▸ **Task instructions**
Among the following entries, count the lines that contain "blue" and report only the result.

▸ **Records for this exercise**

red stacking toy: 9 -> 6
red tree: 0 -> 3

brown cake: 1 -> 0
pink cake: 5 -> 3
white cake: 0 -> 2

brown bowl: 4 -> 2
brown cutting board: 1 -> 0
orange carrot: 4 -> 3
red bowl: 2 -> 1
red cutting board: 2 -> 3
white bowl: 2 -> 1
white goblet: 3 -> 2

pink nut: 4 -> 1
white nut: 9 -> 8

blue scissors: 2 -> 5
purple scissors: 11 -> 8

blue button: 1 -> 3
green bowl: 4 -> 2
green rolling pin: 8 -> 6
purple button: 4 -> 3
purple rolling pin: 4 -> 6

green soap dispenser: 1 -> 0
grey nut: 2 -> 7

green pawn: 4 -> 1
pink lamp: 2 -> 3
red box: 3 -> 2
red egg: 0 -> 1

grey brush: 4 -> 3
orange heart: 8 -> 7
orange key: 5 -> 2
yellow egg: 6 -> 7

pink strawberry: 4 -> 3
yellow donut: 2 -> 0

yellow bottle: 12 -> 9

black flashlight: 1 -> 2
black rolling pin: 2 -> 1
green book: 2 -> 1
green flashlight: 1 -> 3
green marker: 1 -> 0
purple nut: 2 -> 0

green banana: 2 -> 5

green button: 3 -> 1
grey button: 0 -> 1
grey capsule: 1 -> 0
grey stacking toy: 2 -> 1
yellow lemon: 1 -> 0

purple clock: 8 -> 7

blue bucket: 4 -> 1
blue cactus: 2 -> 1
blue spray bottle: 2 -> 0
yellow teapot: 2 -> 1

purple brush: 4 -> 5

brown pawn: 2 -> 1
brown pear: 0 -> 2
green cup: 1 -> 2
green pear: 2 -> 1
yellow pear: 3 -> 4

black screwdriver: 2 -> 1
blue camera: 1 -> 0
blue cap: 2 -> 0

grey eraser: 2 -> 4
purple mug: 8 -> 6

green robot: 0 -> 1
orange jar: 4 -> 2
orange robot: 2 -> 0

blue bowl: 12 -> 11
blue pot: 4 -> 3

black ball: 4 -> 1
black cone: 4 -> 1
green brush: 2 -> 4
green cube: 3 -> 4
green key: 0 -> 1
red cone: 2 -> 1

▸ **The completed task**
9